### [TASK DIRECTIONS]
Below are records; count the lines in them that hold "traffic" and give only the count.

### [TASK INPUTS]
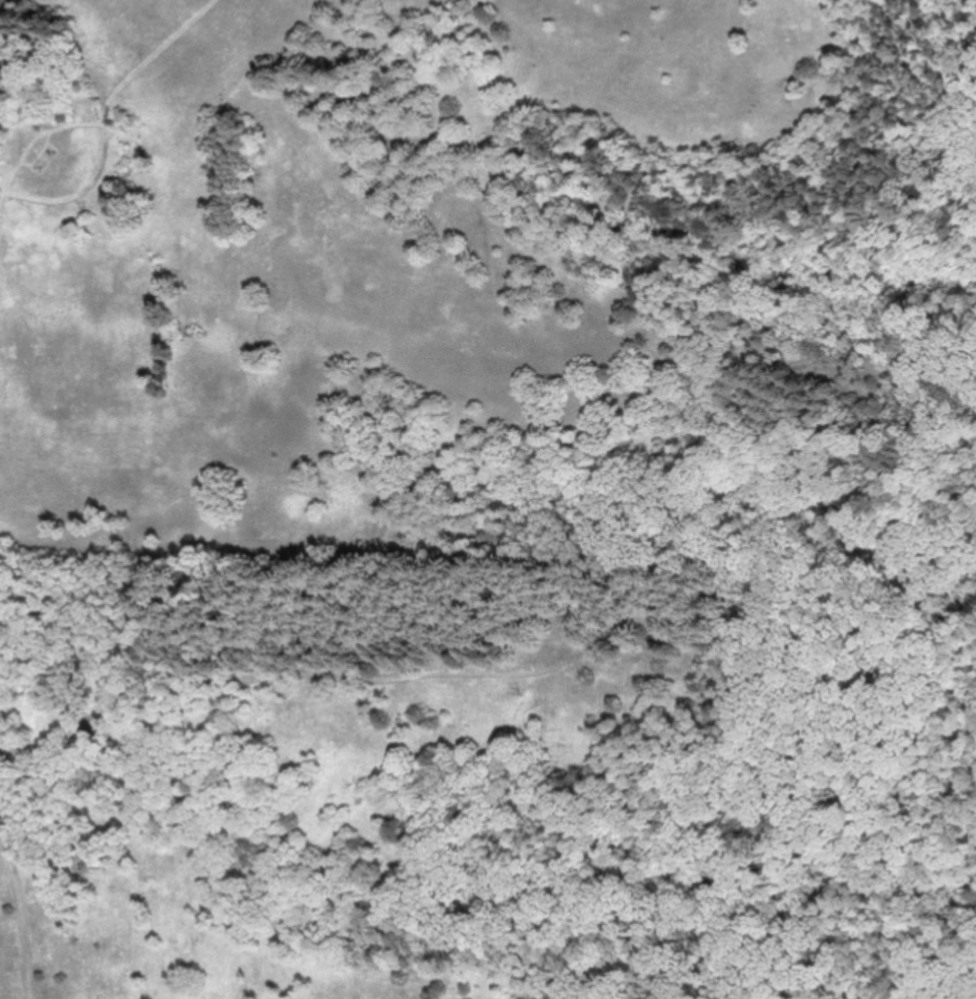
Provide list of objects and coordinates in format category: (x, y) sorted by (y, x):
road: (106, 120)
road: (40, 138)
road: (1, 203)
park: (488, 499)
road: (513, 638)
road: (36, 769)
road: (51, 887)
road: (22, 915)
road: (483, 984)

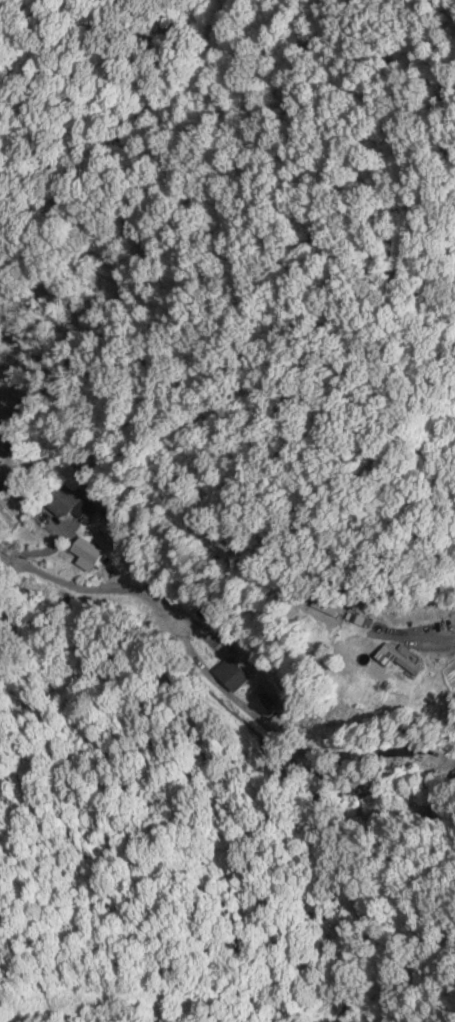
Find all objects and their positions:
building: (67, 501)
building: (85, 552)
building: (398, 656)
building: (235, 675)
building: (397, 752)

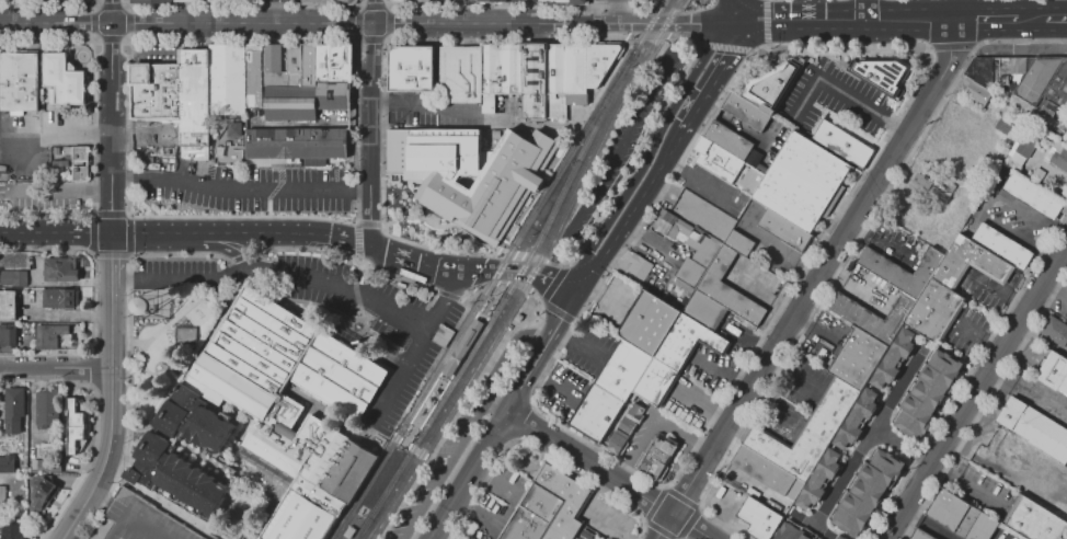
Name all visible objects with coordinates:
building: (192, 0)
building: (219, 0)
building: (250, 0)
parking lot: (286, 0)
building: (154, 1)
building: (327, 1)
building: (395, 1)
building: (417, 1)
building: (466, 1)
building: (494, 1)
building: (560, 1)
road: (48, 3)
road: (98, 3)
road: (358, 3)
road: (588, 4)
road: (498, 5)
road: (359, 6)
road: (866, 8)
road: (958, 8)
road: (111, 11)
road: (278, 12)
road: (371, 12)
road: (732, 12)
road: (612, 13)
road: (1028, 15)
road: (1054, 15)
road: (846, 16)
road: (985, 16)
traffic signals: (815, 17)
road: (594, 22)
road: (55, 23)
road: (765, 24)
road: (397, 25)
road: (708, 25)
railway: (649, 26)
traffic signals: (623, 27)
road: (646, 33)
road: (122, 38)
road: (723, 47)
road: (950, 47)
building: (325, 62)
building: (343, 62)
building: (295, 64)
building: (311, 64)
building: (275, 66)
building: (405, 68)
building: (496, 69)
road: (684, 69)
building: (1008, 69)
road: (381, 71)
building: (982, 71)
building: (878, 73)
building: (455, 74)
building: (571, 74)
building: (256, 75)
building: (65, 79)
building: (229, 79)
road: (713, 79)
building: (1034, 79)
building: (529, 81)
building: (19, 82)
building: (1058, 86)
building: (152, 91)
road: (839, 91)
building: (335, 95)
building: (759, 95)
building: (973, 95)
parking lot: (832, 97)
building: (192, 99)
building: (292, 103)
road: (422, 106)
parking lot: (424, 112)
road: (735, 126)
road: (889, 130)
road: (55, 132)
building: (229, 133)
road: (370, 135)
building: (728, 139)
building: (1066, 139)
parking lot: (625, 141)
building: (1028, 142)
building: (842, 144)
building: (300, 145)
road: (614, 152)
road: (648, 153)
building: (77, 155)
building: (1055, 156)
building: (726, 165)
road: (92, 171)
building: (80, 174)
building: (466, 176)
road: (695, 178)
railway: (565, 182)
building: (803, 182)
building: (918, 184)
parking lot: (243, 188)
road: (59, 189)
road: (240, 191)
building: (1029, 195)
parking lot: (44, 197)
road: (606, 206)
road: (630, 213)
road: (245, 216)
road: (127, 217)
building: (666, 225)
road: (356, 228)
building: (780, 231)
road: (26, 232)
road: (205, 233)
road: (82, 234)
road: (334, 238)
road: (213, 244)
building: (735, 244)
building: (1000, 246)
road: (179, 254)
road: (346, 256)
road: (502, 256)
road: (238, 257)
road: (516, 257)
road: (845, 257)
road: (532, 260)
building: (695, 261)
building: (967, 263)
road: (563, 267)
building: (636, 267)
building: (61, 268)
road: (449, 268)
building: (898, 270)
railway: (531, 273)
road: (539, 274)
building: (13, 277)
road: (273, 277)
road: (814, 280)
road: (502, 282)
road: (486, 284)
road: (519, 284)
road: (560, 284)
road: (114, 288)
parking lot: (305, 288)
building: (724, 289)
road: (354, 291)
road: (763, 292)
road: (465, 293)
road: (1054, 293)
railway: (483, 294)
road: (446, 295)
building: (58, 298)
road: (492, 298)
road: (542, 300)
road: (540, 302)
road: (92, 303)
water tower: (155, 304)
building: (9, 305)
building: (700, 311)
road: (561, 312)
building: (931, 312)
road: (66, 314)
building: (519, 317)
building: (870, 317)
road: (170, 321)
building: (643, 324)
building: (1053, 332)
building: (8, 336)
building: (50, 336)
building: (186, 337)
building: (682, 343)
building: (1066, 345)
road: (415, 346)
building: (463, 346)
building: (855, 360)
road: (58, 371)
building: (618, 371)
road: (721, 372)
road: (966, 374)
building: (1053, 374)
railway: (455, 376)
building: (651, 385)
road: (975, 390)
building: (922, 394)
road: (158, 399)
road: (125, 402)
road: (983, 404)
road: (461, 405)
road: (492, 406)
road: (701, 406)
building: (47, 408)
building: (15, 409)
building: (295, 409)
building: (590, 414)
road: (522, 420)
building: (854, 420)
building: (181, 425)
road: (468, 425)
building: (74, 427)
road: (381, 428)
railway: (420, 429)
building: (622, 430)
building: (1032, 431)
road: (409, 434)
building: (803, 434)
road: (395, 436)
road: (487, 436)
road: (867, 436)
road: (404, 442)
road: (900, 447)
road: (417, 450)
road: (538, 450)
road: (427, 456)
building: (654, 458)
building: (7, 464)
building: (44, 466)
parking lot: (435, 472)
building: (140, 474)
building: (764, 474)
road: (606, 475)
building: (193, 484)
road: (664, 485)
railway: (386, 490)
building: (41, 492)
building: (863, 493)
building: (3, 497)
road: (98, 499)
building: (550, 507)
building: (957, 515)
building: (755, 519)
building: (1030, 519)
building: (137, 521)
parking lot: (137, 521)
road: (926, 522)
building: (228, 529)
building: (12, 531)
building: (348, 532)
building: (790, 532)
building: (916, 534)
building: (834, 536)
road: (431, 537)
park: (1065, 537)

### [COMPLETED TASK]
2